-- DATA EXTRACT --

····················

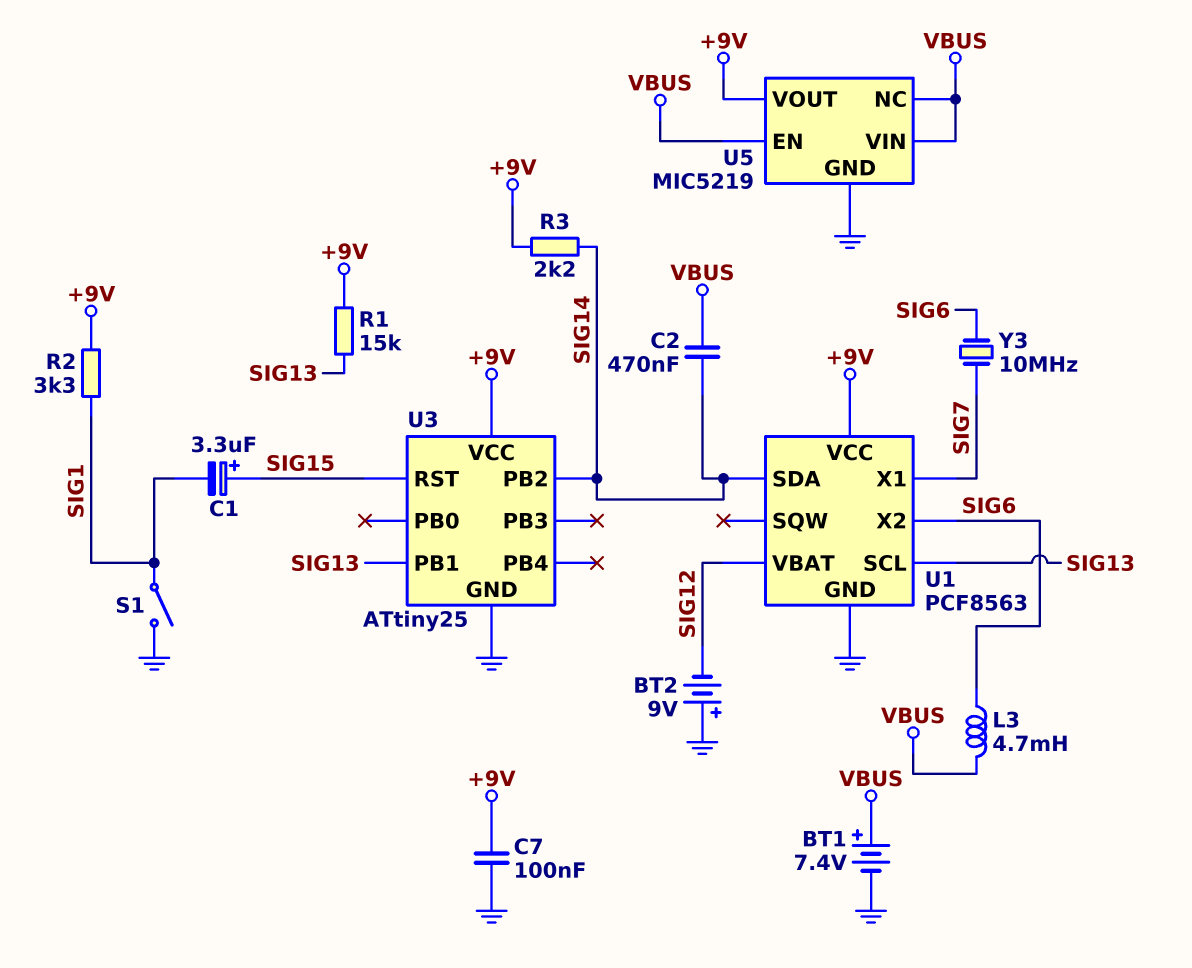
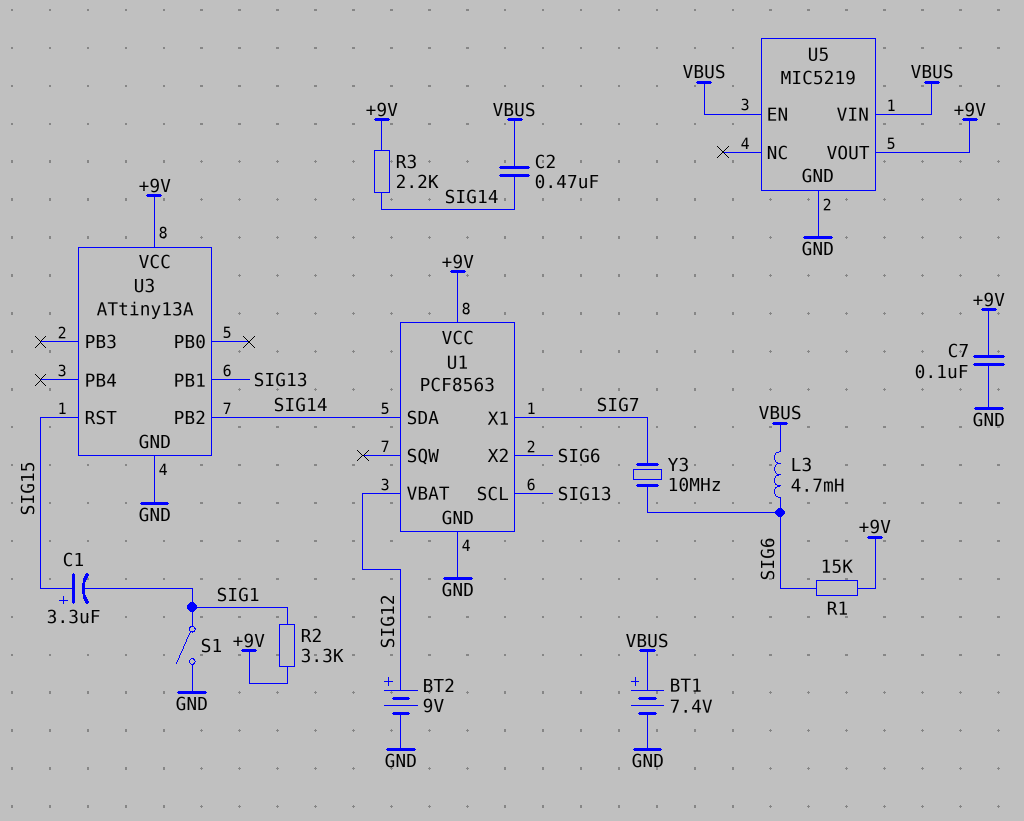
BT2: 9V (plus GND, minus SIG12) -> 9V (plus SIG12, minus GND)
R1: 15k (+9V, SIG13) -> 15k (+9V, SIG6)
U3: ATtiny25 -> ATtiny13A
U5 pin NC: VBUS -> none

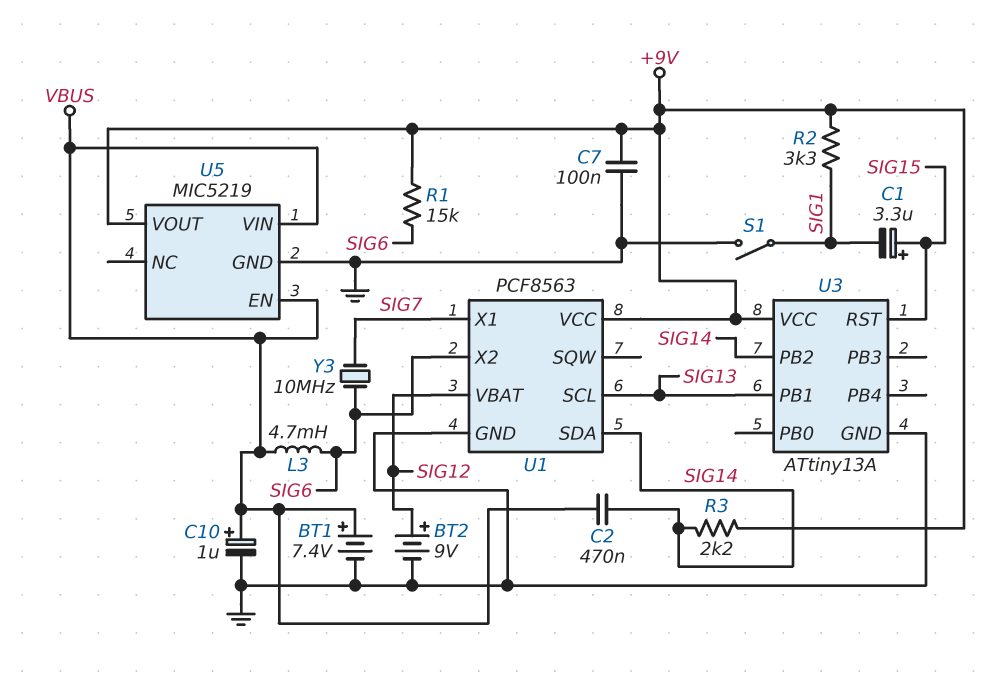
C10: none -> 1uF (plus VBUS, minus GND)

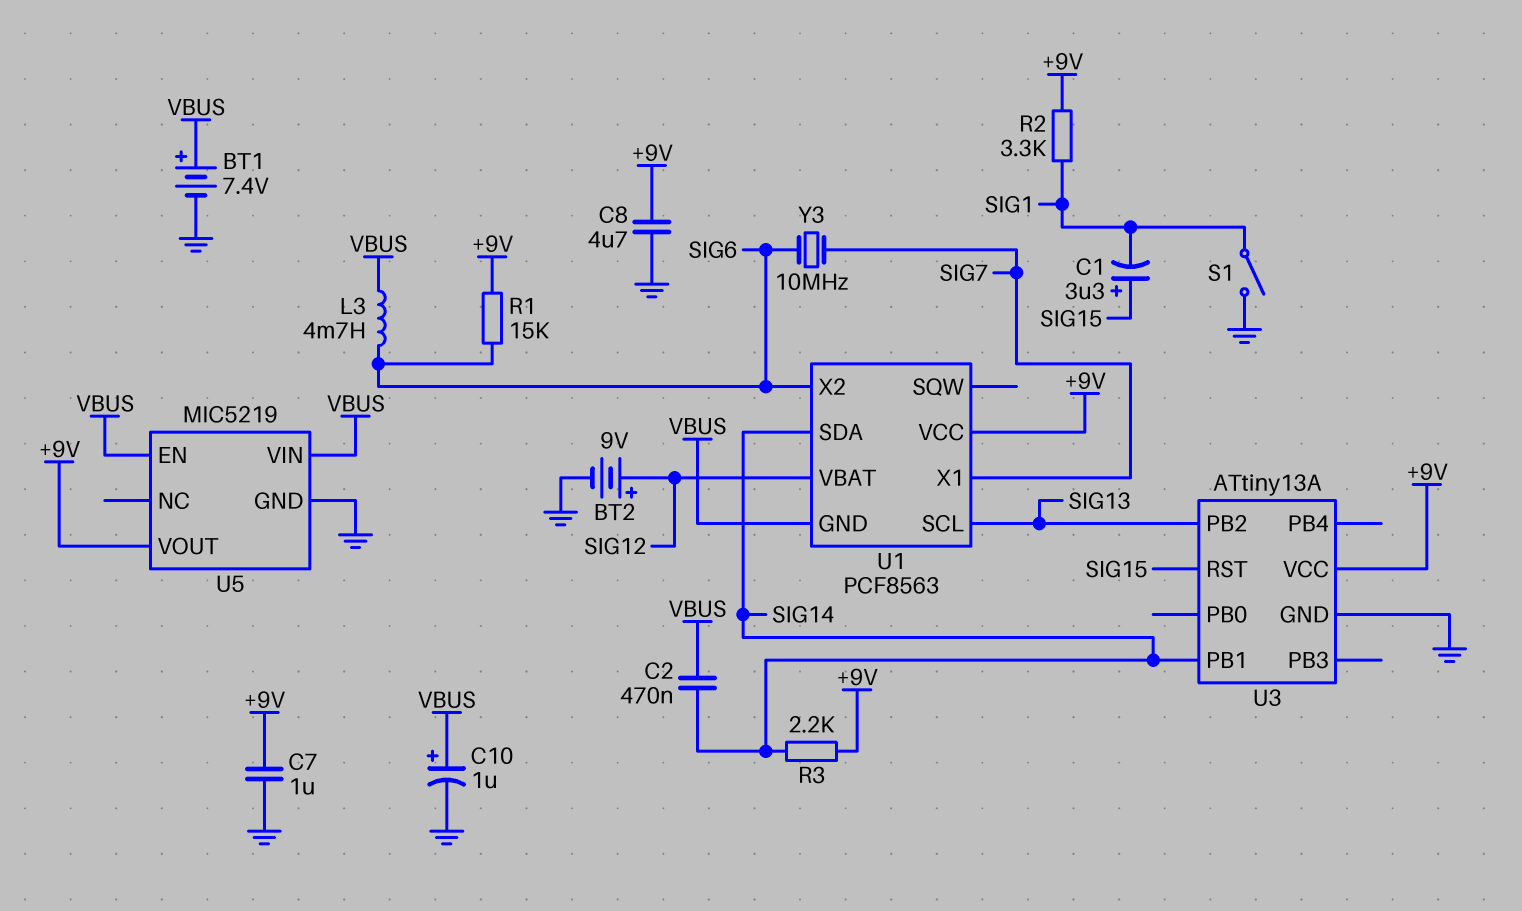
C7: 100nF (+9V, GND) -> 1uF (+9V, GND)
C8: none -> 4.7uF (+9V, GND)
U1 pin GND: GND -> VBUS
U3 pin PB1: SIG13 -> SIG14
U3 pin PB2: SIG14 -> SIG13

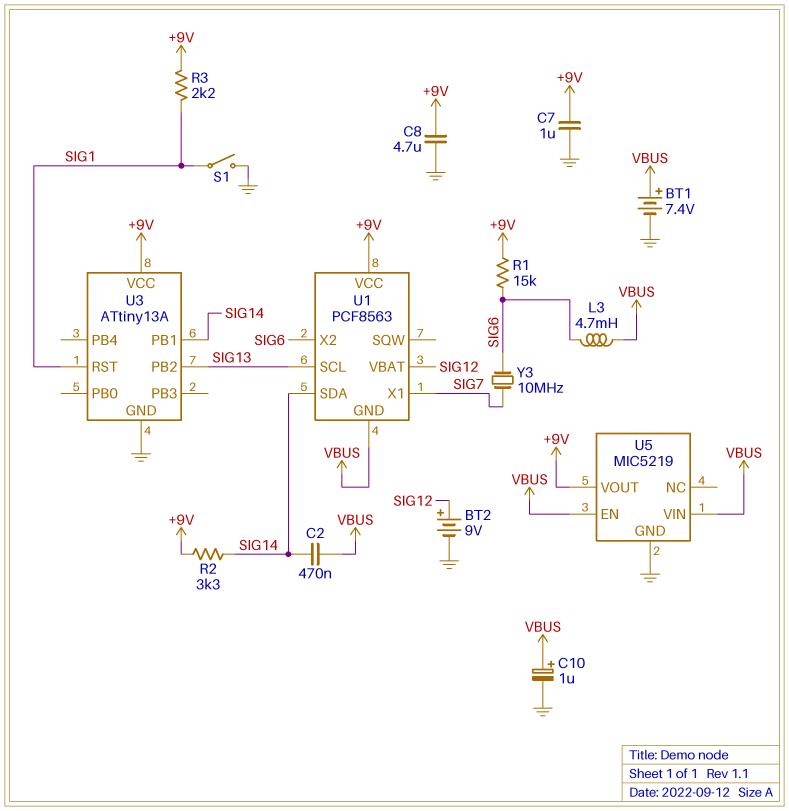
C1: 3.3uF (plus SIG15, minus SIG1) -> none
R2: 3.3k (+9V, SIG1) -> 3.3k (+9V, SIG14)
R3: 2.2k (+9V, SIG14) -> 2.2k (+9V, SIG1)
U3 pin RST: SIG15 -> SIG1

····················

-- EXERCISE --
Filter the listing above down to the lines that contain the word "plus".

-- EXPECTED ANSWER --
BT2: 9V (plus GND, minus SIG12) -> 9V (plus SIG12, minus GND)
C10: none -> 1uF (plus VBUS, minus GND)
C1: 3.3uF (plus SIG15, minus SIG1) -> none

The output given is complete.